------ Listed records

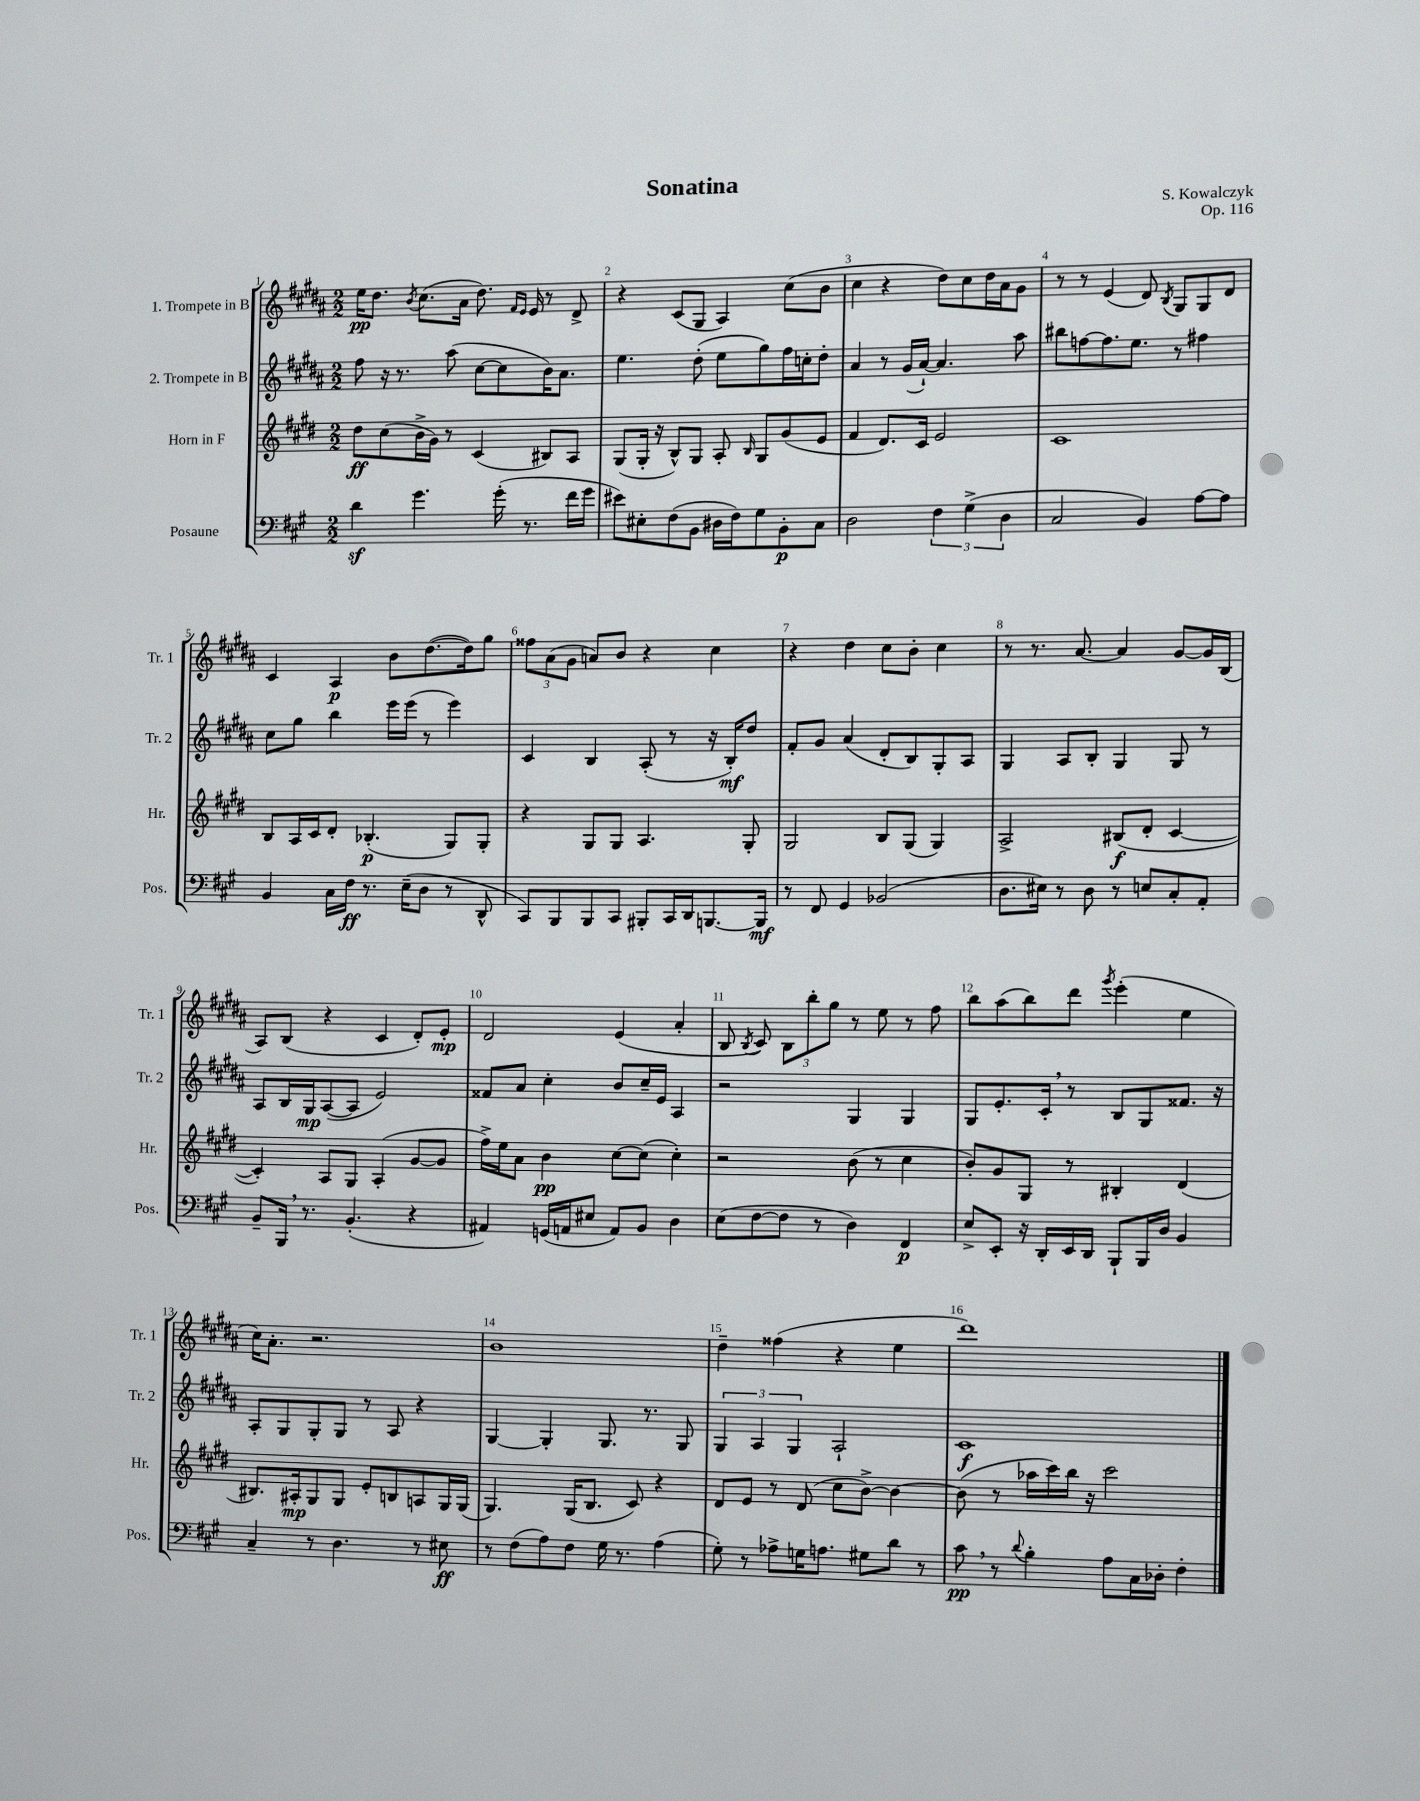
\header { title = "Sonatina" composer = "S. Kowalczyk" opus = "Op. 116" }
<<
\new StaffGroup <<
\new Staff = "s0" \with { instrumentName = "1. Trompete in B" shortInstrumentName = "Tr. 1" } {
    \clef treble \key b \major \numericTimeSignature \time 2/2
    \autoBeamOff e''16[\pp dis''8.] \acciaccatura { b'8 } cis''8.[( ais'16] dis''8.) \grace { fis'16[ e'16] } e'16 r8 dis'8-> |
    r4 cis'8[( gis8] ais4) cis''8[( b'8] |
    cis''4 r4 dis''8[) cis''8 dis''16 ais'16 gis'8] |
    r8 r8 e'4( dis'8) \acciaccatura { b8 } gis8[ gis8 dis'8] |
    cis'4 ais4\p b'8[ dis''8.~( dis''16) gis''8] |
    \tuplet 3/2 { fisis''8[ ais'8( gis'8] } a'8[) b'8] r4 cis''4 |
    r4 dis''4 cis''8[ b'8]-. cis''4 |
    r8 r8. ais'8.~ ais'4 gis'8[~ gis'16 b16]( |
    ais8[) b8]( r4 cis'4 dis'8[-.) e'8]-.\mp |
    dis'2 e'4( ais'4-. |
    b8 \acciaccatura { b8 } cis'8) \tuplet 3/2 { b8[ b''8-. gis''8] } r8 e''8 r8 fis''8 |
    b''8[ ais''8( b''8) dis'''8] \acciaccatura { gis'''8 } e'''4-.( e''4 |
    cis''16[) ais'8.]-. r2. |
    b'1 |
    dis''4-- fisis''4( r4 e''4 |
    dis'''1) \bar "|." |
}
\new Staff = "s1" \with { instrumentName = "2. Trompete in B" shortInstrumentName = "Tr. 2" } {
    \clef treble \key b \major \numericTimeSignature \time 2/2
    \autoBeamOff fis''8 r16 r8. ais''8( cis''8[~ cis''8 b'16) ais'8.] |
    e''4. dis''8-.( e''8[ gis''8) fis''16 c''16-. dis''8]-. |
    ais'4 r8 gis'16[( ais'16]~-!) ais'4. ais''8 |
    bis''8[ f''8~ f''8. e''8.] r8 fis''4 |
    cis''8[ gis''8] b''4 e'''16[ e'''16]( r8 e'''4) |
    cis'4 b4 ais8-.( r8 r16 b16[-.\mf) dis''8] |
    fis'8[-. gis'8] ais'4( dis'8[-. b8) gis8-. ais8] |
    gis4 ais8[ b8]-. gis4 gis8 r8 |
    ais8[ b16 gis16\mp ais8~( ais8] e'2) |
    fisis'8[ ais'8] cis''4-. b'8[ cis''16-- e'16] ais4 |
    r2 gis4 gis4 |
    gis8[ e'8.-. cis'16]-. \breathe r8 b8[ gis8 fisis'8.] r16 |
    ais8[-. gis8 gis8-. gis8] r8 ais8 r4 |
    gis4~ gis4-. gis8. r8. gis8 |
    \tuplet 3/2 { gis4 ais4 gis4 } ais2-! |
    cis'1\f \bar "|." |
}
\new Staff = "s2" \with { instrumentName = "Horn in F" shortInstrumentName = "Hr." } {
    \clef treble \key e \major \numericTimeSignature \time 2/2
    \autoBeamOff dis''8[\ff cis''8( b'16-> gis'16]) r8 cis'4( bis8[) a8] |
    gis8[( gis16]-. r16 b8[-^) gis8] a8-. \grace { b16 } gis8[ gis'8( e'8] |
    fis'4 dis'8.[) cis'16] e'2 |
    cis'1 |
    b8[ a16 cis'16 dis'8]-. bes4.-.\p( gis8[) gis8]-. |
    r4 gis8[ gis8] a4. gis8-. |
    gis2 b8[ gis8]( gis4) |
    a2-> bis8[\f( dis'8]-. cis'4~ |
    cis'4-.) a8[ gis8] a4-.( gis'8[~ gis'8] |
    fis''16[->) e''16 a'8] b'4\pp cis''8[~ cis''8]( cis''4-.) |
    r2 b'8( r8 cis''4 |
    b'8[-.) gis'8 gis8] r8 bis4-. dis'4( |
    bis8.[) ais16-.\mp gis8 gis8] e'8[-. b8 a8 gis16 gis16]( |
    gis4.) gis16[( b8.] cis'8) r4 |
    dis'8[ e'8] r8 dis'8( cis''8[ b'8]~->) b'4~ |
    b'8( r8 aes''16[ cis'''16) b''16] r16 cis'''2 \bar "|." |
}
\new Staff = "s3" \with { instrumentName = "Posaune" shortInstrumentName = "Pos." } {
    \clef bass \key a \major \numericTimeSignature \time 2/2
    \autoBeamOff d'4\sf gis'4. gis'16-.( r8. fis'16[ gis'16] |
    eis'8[) eis8-. fis8( b,8] dis16[ fis16) gis8 b,8-.\p cis8] |
    d2 \tuplet 3/2 { fis4 gis4->( d4 } |
    cis2 b,4) a8[~ a8] |
    b,4 cis16[ fis16]\ff r8. e16[--( d8] r8 d,8-^ |
    cis,8[) b,,8 b,,8 cis,8] bis,,8[-. cis,16 d,16 b,,8.~ b,,16]\mf |
    r8 fis,8 gis,4 bes,2( |
    d8.[ eis16]) r8 d8 r8 e8[ cis8-. a,8]-. |
    b,8[-- b,,16] \breathe r8. b,4.-.( r4 |
    ais,4) g,16[( a,16 eis8] a,8[) b,8] d4 |
    e8[( fis8~ fis8] r8 d4) fis,4\p |
    e8[-> e,8]-. r16 d,16[-. e,16 d,16] b,,8[-! b,,16 d16] b,4 |
    cis4-- r8 d4. r8 eis8\ff |
    r8 fis8[( a8) fis8] gis16 r8. a4( |
    gis8-.) r8 aes8[-> g16 a8.] gis8[ d'8] r8 |
    cis'8\pp \breathe r8 \appoggiatura { d'8 } b4-. a8[ cis16 des16]-. fis4-. \bar "|." |
}
>>
>>
\layout { \context { \Score \override BarNumber.break-visibility = ##(#f #t #t) barNumberVisibility = #all-bar-numbers-visible } }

------------

▶ _Given request_:
Can you reproduce the material above character for character, leaving out the picture?

▶ _Reply to the task_:
\header { title = "Sonatina" composer = "S. Kowalczyk" opus = "Op. 116" }
<<
\new StaffGroup <<
\new Staff = "s0" \with { instrumentName = "1. Trompete in B" shortInstrumentName = "Tr. 1" } {
    \clef treble \key b \major \numericTimeSignature \time 2/2
    \autoBeamOff e''16[\pp dis''8.] \acciaccatura { b'8 } cis''8.[( ais'16] dis''8.) \grace { fis'16[ e'16] } e'16 r8 dis'8-> |
    r4 cis'8[( gis8] ais4) cis''8[( b'8] |
    cis''4 r4 dis''8[) cis''8 dis''16 ais'16 gis'8] |
    r8 r8 e'4( dis'8) \acciaccatura { b8 } gis8[ gis8 dis'8] |
    cis'4 ais4\p b'8[ dis''8.~( dis''16) gis''8] |
    \tuplet 3/2 { fisis''8[ ais'8( gis'8] } a'8[) b'8] r4 cis''4 |
    r4 dis''4 cis''8[ b'8]-. cis''4 |
    r8 r8. ais'8.~ ais'4 gis'8[~ gis'16 b16]( |
    ais8[) b8]( r4 cis'4 dis'8[-.) e'8]-.\mp |
    dis'2 e'4( ais'4-. |
    b8 \acciaccatura { b8 } cis'8) \tuplet 3/2 { b8[ b''8-. gis''8] } r8 e''8 r8 fis''8 |
    b''8[ ais''8( b''8) dis'''8] \acciaccatura { gis'''8 } e'''4-.( e''4 |
    cis''16[) ais'8.]-. r2. |
    b'1 |
    dis''4-- fisis''4( r4 e''4 |
    dis'''1) \bar "|." |
}
\new Staff = "s1" \with { instrumentName = "2. Trompete in B" shortInstrumentName = "Tr. 2" } {
    \clef treble \key b \major \numericTimeSignature \time 2/2
    \autoBeamOff fis''8 r16 r8. ais''8( cis''8[~ cis''8 b'16) ais'8.] |
    e''4. dis''8-.( e''8[ gis''8) fis''16 c''16-. dis''8]-. |
    ais'4 r8 gis'16[( ais'16]~-!) ais'4. ais''8 |
    bis''8[ f''8~ f''8. e''8.] r8 fis''4 |
    cis''8[ gis''8] b''4 e'''16[ e'''16]( r8 e'''4) |
    cis'4 b4 ais8-.( r8 r16 b16[-.\mf) dis''8] |
    fis'8[-. gis'8] ais'4( dis'8[-. b8) gis8-. ais8] |
    gis4 ais8[ b8]-. gis4 gis8 r8 |
    ais8[ b16 gis16\mp ais8~( ais8] e'2) |
    fisis'8[ ais'8] cis''4-. b'8[ cis''16-- e'16] ais4 |
    r2 gis4 gis4 |
    gis8[ e'8.-. cis'16]-. \breathe r8 b8[ gis8 fisis'8.] r16 |
    ais8[-. gis8 gis8-. gis8] r8 ais8 r4 |
    gis4~ gis4-. gis8. r8. gis8 |
    \tuplet 3/2 { gis4 ais4 gis4 } ais2-! |
    cis'1\f \bar "|." |
}
\new Staff = "s2" \with { instrumentName = "Horn in F" shortInstrumentName = "Hr." } {
    \clef treble \key e \major \numericTimeSignature \time 2/2
    \autoBeamOff dis''8[\ff cis''8( b'16-> gis'16]) r8 cis'4( bis8[) a8] |
    gis8[( gis16]-. r16 b8[-^) gis8] a8-. \grace { b16 } gis8[ gis'8( e'8] |
    fis'4 dis'8.[) cis'16] e'2 |
    cis'1 |
    b8[ a16 cis'16 dis'8]-. bes4.-.\p( gis8[) gis8]-. |
    r4 gis8[ gis8] a4. gis8-. |
    gis2 b8[ gis8]( gis4) |
    a2-> bis8[\f( dis'8]-. cis'4~ |
    cis'4-.) a8[ gis8] a4-.( gis'8[~ gis'8] |
    fis''16[->) e''16 a'8] b'4\pp cis''8[~ cis''8]( cis''4-.) |
    r2 b'8( r8 cis''4 |
    b'8[-.) gis'8 gis8] r8 bis4-. dis'4( |
    bis8.[) ais16-.\mp gis8 gis8] e'8[-. b8 a8 gis16 gis16]( |
    gis4.) gis16[( b8.] cis'8) r4 |
    dis'8[ e'8] r8 dis'8( cis''8[ b'8]~->) b'4~ |
    b'8( r8 aes''16[ cis'''16) b''16] r16 cis'''2 \bar "|." |
}
\new Staff = "s3" \with { instrumentName = "Posaune" shortInstrumentName = "Pos." } {
    \clef bass \key a \major \numericTimeSignature \time 2/2
    \autoBeamOff d'4\sf gis'4. gis'16-.( r8. fis'16[ gis'16] |
    eis'8[) eis8-. fis8( b,8] dis16[ fis16) gis8 b,8-.\p cis8] |
    d2 \tuplet 3/2 { fis4 gis4->( d4 } |
    cis2 b,4) a8[~ a8] |
    b,4 cis16[ fis16]\ff r8. e16[--( d8] r8 d,8-^ |
    cis,8[) b,,8 b,,8 cis,8] bis,,8[-. cis,16 d,16 b,,8.~ b,,16]\mf |
    r8 fis,8 gis,4 bes,2( |
    d8.[ eis16]) r8 d8 r8 e8[ cis8-. a,8]-. |
    b,8[-- b,,16] \breathe r8. b,4.-.( r4 |
    ais,4) g,16[( a,16 eis8] a,8[) b,8] d4 |
    e8[( fis8~ fis8] r8 d4) fis,4\p |
    e8[-> e,8]-. r16 d,16[-. e,16 d,16] b,,8[-! b,,16 d16] b,4 |
    cis4-- r8 d4. r8 eis8\ff |
    r8 fis8[( a8) fis8] gis16 r8. a4( |
    gis8-.) r8 aes8[-> g16 a8.] gis8[ d'8] r8 |
    cis'8\pp \breathe r8 \appoggiatura { d'8 } b4-. a8[ cis16 des16]-. fis4-. \bar "|." |
}
>>
>>
\layout { \context { \Score \override BarNumber.break-visibility = ##(#f #t #t) barNumberVisibility = #all-bar-numbers-visible } }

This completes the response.